ACTIVITY →
Stop at the line containing "bookcase: (202, 437) -> (755, 660), moved": repeat exactly every line of the entries below from the first up to it, plus that line, with pictures omitted.

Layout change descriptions
== == ==

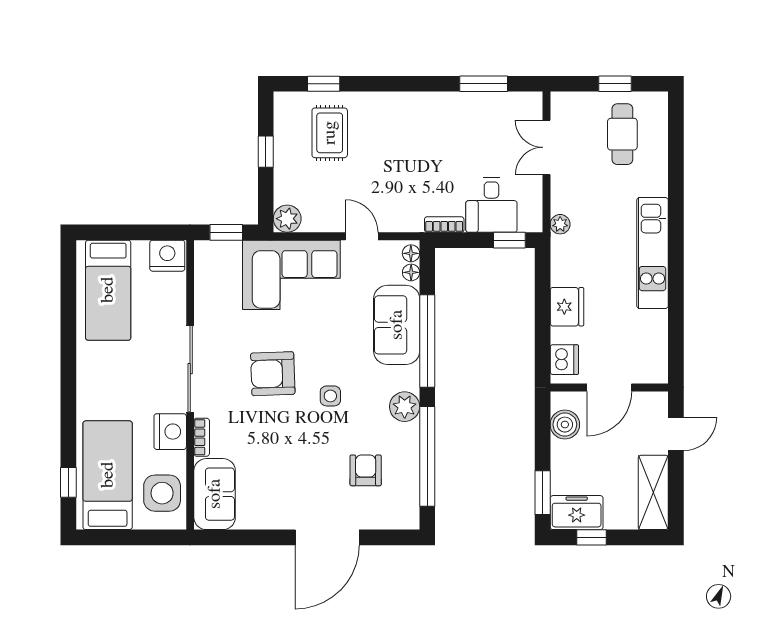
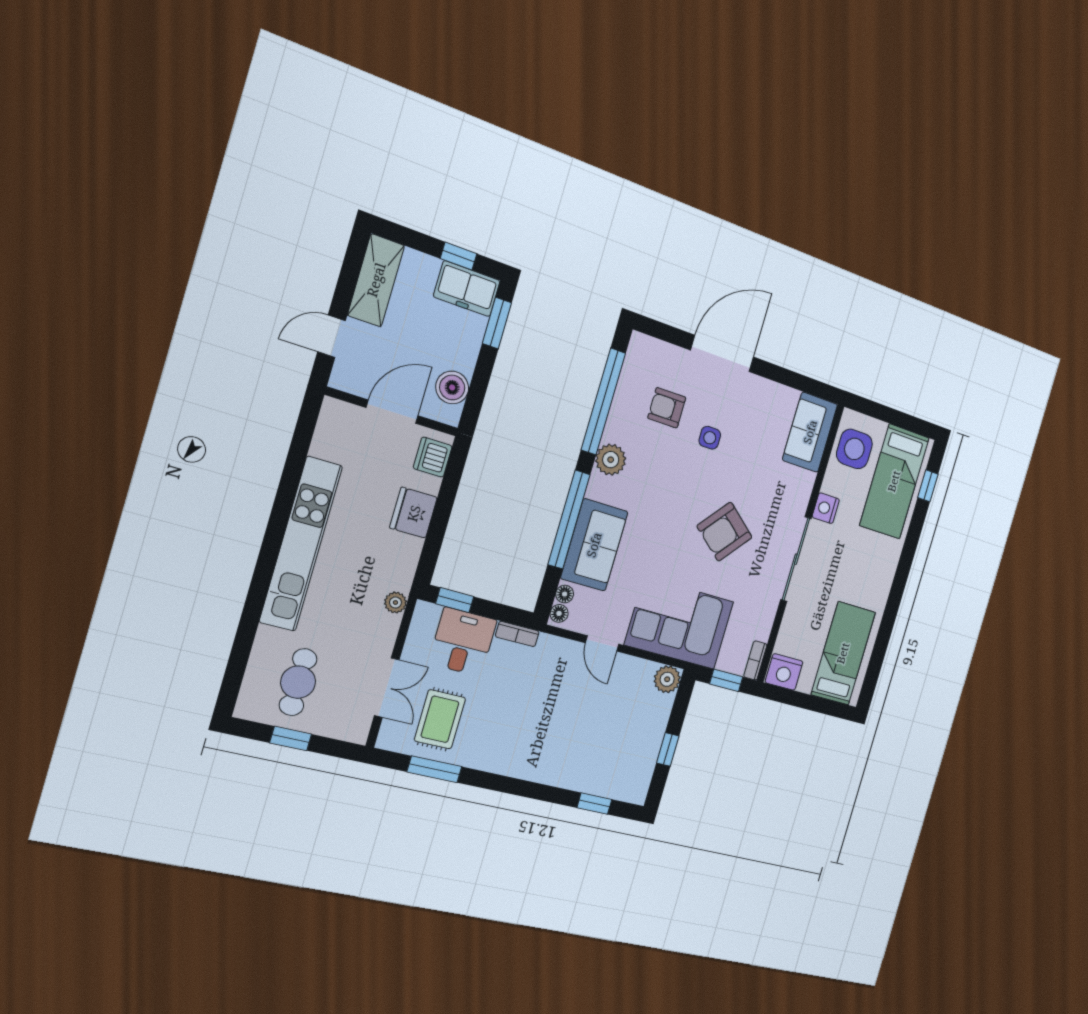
rug: (330, 133) -> (440, 719), moved
kitchen unit: (653, 253) -> (301, 544), width x1.36
armchair: (273, 374) -> (725, 532), turned 132
side table: (330, 396) -> (710, 438), moved
nightstand: (170, 432) -> (826, 508), width x0.74, depth x0.75
bookcase: (202, 437) -> (755, 660), moved
armchair: (366, 470) -> (667, 408), turned 90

== == ==

THE ANSWER →
rug: (330, 133) -> (440, 719), moved
kitchen unit: (653, 253) -> (301, 544), width x1.36
armchair: (273, 374) -> (725, 532), turned 132
side table: (330, 396) -> (710, 438), moved
nightstand: (170, 432) -> (826, 508), width x0.74, depth x0.75
bookcase: (202, 437) -> (755, 660), moved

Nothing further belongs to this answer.